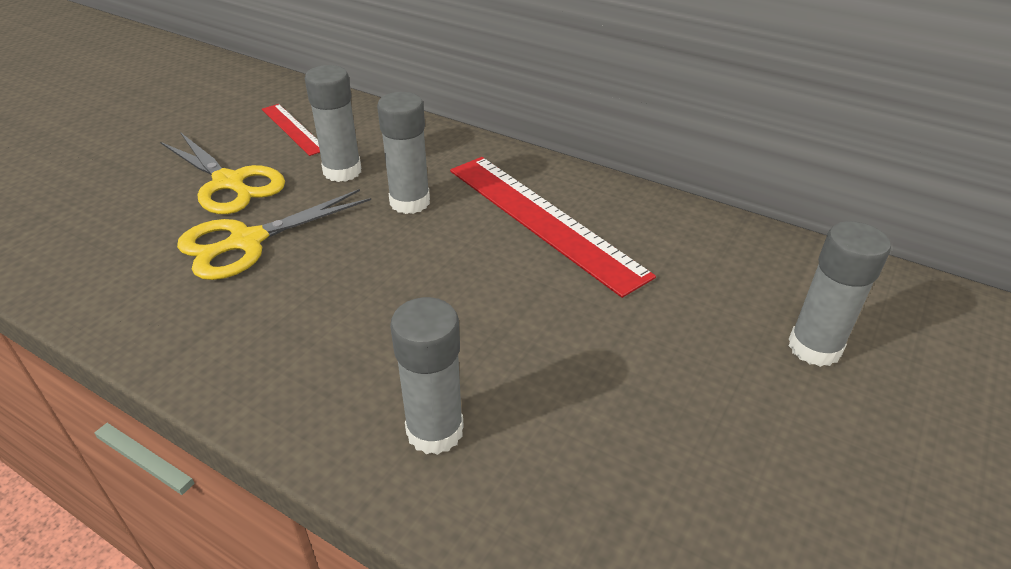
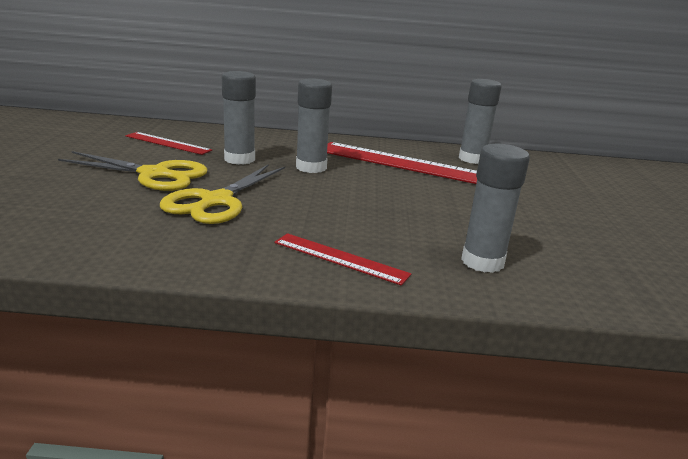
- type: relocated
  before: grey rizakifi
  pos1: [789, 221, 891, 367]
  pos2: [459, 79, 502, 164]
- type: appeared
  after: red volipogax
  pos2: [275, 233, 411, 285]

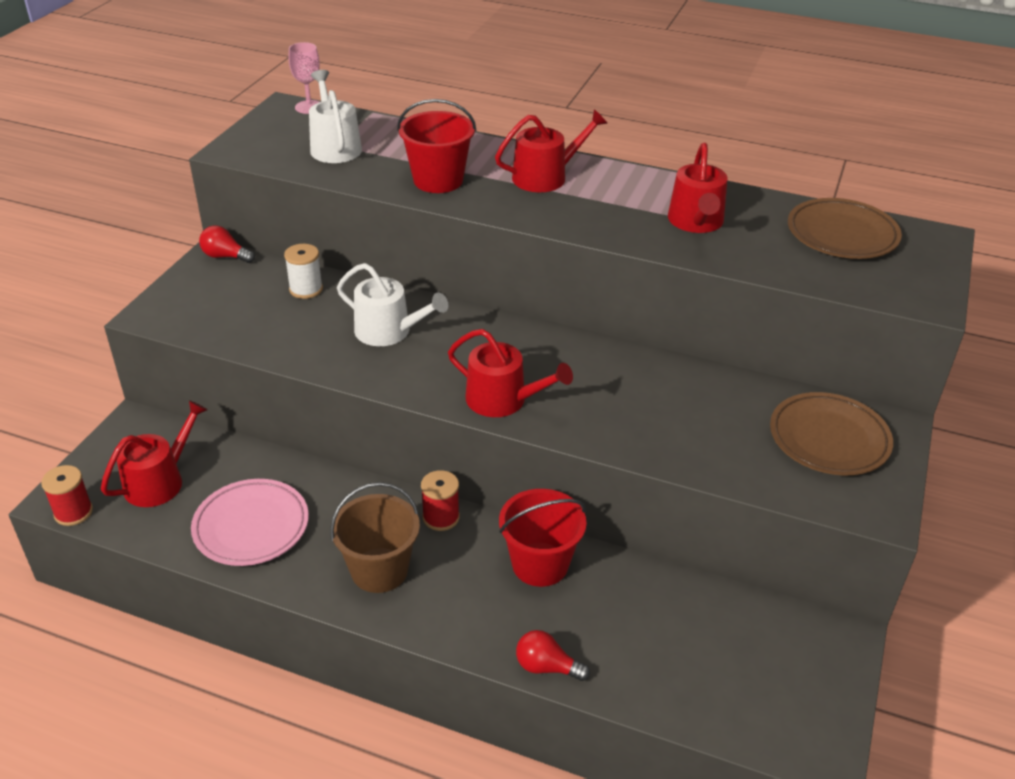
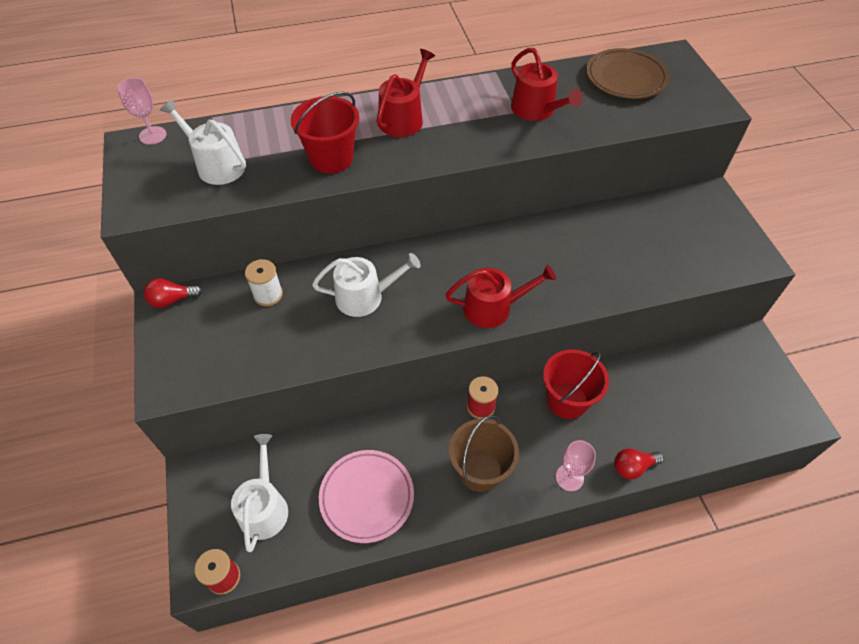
- type: missing
  before: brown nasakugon
  pos1: [770, 392, 893, 475]
- type: colour
  before: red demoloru
  after: white demoloru
  pos1: [101, 400, 207, 507]
  pos2: [231, 434, 288, 552]
- type: appeared
  after: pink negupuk
  pos2: [556, 440, 596, 491]

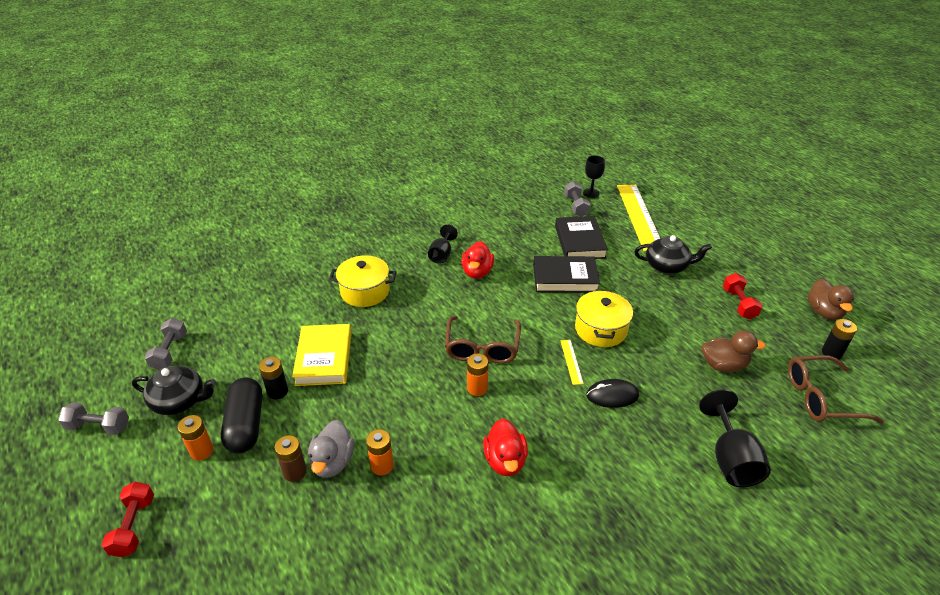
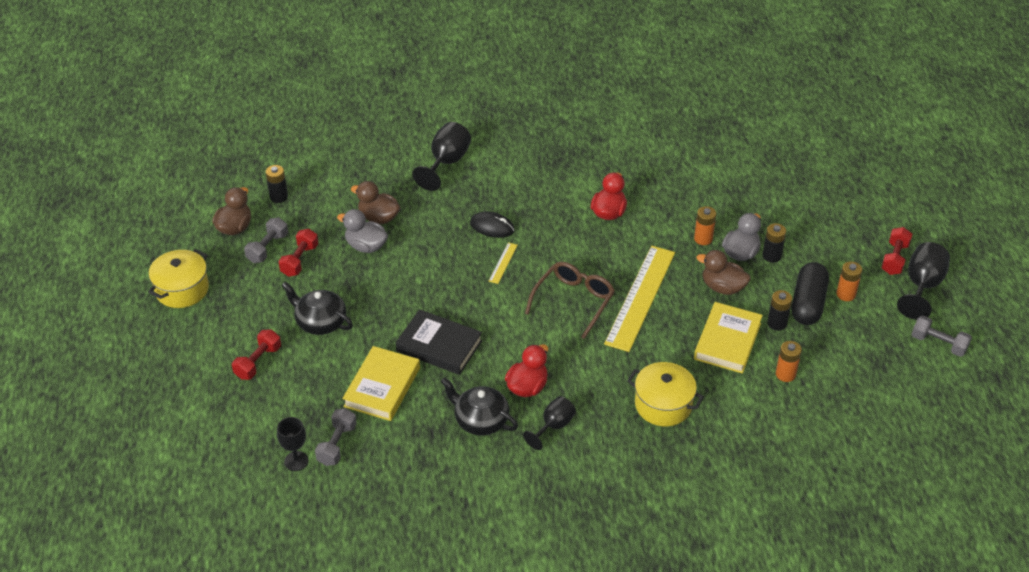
- type: relocated
  before: yellow volipogax
  pos1: [617, 185, 660, 252]
  pos2: [604, 246, 675, 352]
- type: colour
  before: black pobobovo
  after: yellow pobobovo
  pos1: [555, 216, 608, 259]
  pos2: [342, 346, 420, 421]
- type: relocated
  before: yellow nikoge
  pos1: [575, 289, 633, 347]
  pos2: [148, 249, 209, 308]
- type: relocated
  before: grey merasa
  pos1: [144, 318, 187, 370]
  pos2: [244, 217, 288, 263]
- type: relocated
  before: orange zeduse
  pos1: [467, 354, 488, 396]
  pos2: [776, 341, 802, 382]
- type: missing
  before: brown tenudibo
  pos1: [788, 355, 884, 424]
- type: relocated
  before: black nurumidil
  pos1: [132, 366, 216, 415]
  pos2: [441, 377, 518, 435]
- type: colour
  before: brown zeduse
  after: black zeduse
  pos1: [274, 435, 307, 482]
  pos2: [763, 223, 786, 263]
- type: appeared
  after: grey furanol
  pos2: [337, 209, 388, 253]
- type: appeared
  after: black negupuk
  pos2: [897, 242, 950, 320]
- type: appeared
  after: brown furanol
  pos2: [696, 250, 751, 295]
- type: appeared
  after: red merasa
  pos2: [232, 329, 281, 380]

YOUR INSTRUCTIONS >> Could you output all of the records exactly, without their pictures?

RESPONSE >>
- type: relocated
  before: grey rizakifi
  pos1: [789, 221, 891, 367]
  pos2: [459, 79, 502, 164]
- type: appeared
  after: red volipogax
  pos2: [275, 233, 411, 285]

- type: missing
  before: brown nasakugon
  pos1: [770, 392, 893, 475]
- type: colour
  before: red demoloru
  after: white demoloru
  pos1: [101, 400, 207, 507]
  pos2: [231, 434, 288, 552]
- type: appeared
  after: pink negupuk
  pos2: [556, 440, 596, 491]

- type: relocated
  before: yellow volipogax
  pos1: [617, 185, 660, 252]
  pos2: [604, 246, 675, 352]
- type: colour
  before: black pobobovo
  after: yellow pobobovo
  pos1: [555, 216, 608, 259]
  pos2: [342, 346, 420, 421]
- type: relocated
  before: yellow nikoge
  pos1: [575, 289, 633, 347]
  pos2: [148, 249, 209, 308]
- type: relocated
  before: grey merasa
  pos1: [144, 318, 187, 370]
  pos2: [244, 217, 288, 263]
- type: relocated
  before: orange zeduse
  pos1: [467, 354, 488, 396]
  pos2: [776, 341, 802, 382]
- type: missing
  before: brown tenudibo
  pos1: [788, 355, 884, 424]
- type: relocated
  before: black nurumidil
  pos1: [132, 366, 216, 415]
  pos2: [441, 377, 518, 435]
- type: colour
  before: brown zeduse
  after: black zeduse
  pos1: [274, 435, 307, 482]
  pos2: [763, 223, 786, 263]
- type: appeared
  after: grey furanol
  pos2: [337, 209, 388, 253]
- type: appeared
  after: black negupuk
  pos2: [897, 242, 950, 320]
- type: appeared
  after: brown furanol
  pos2: [696, 250, 751, 295]
- type: appeared
  after: red merasa
  pos2: [232, 329, 281, 380]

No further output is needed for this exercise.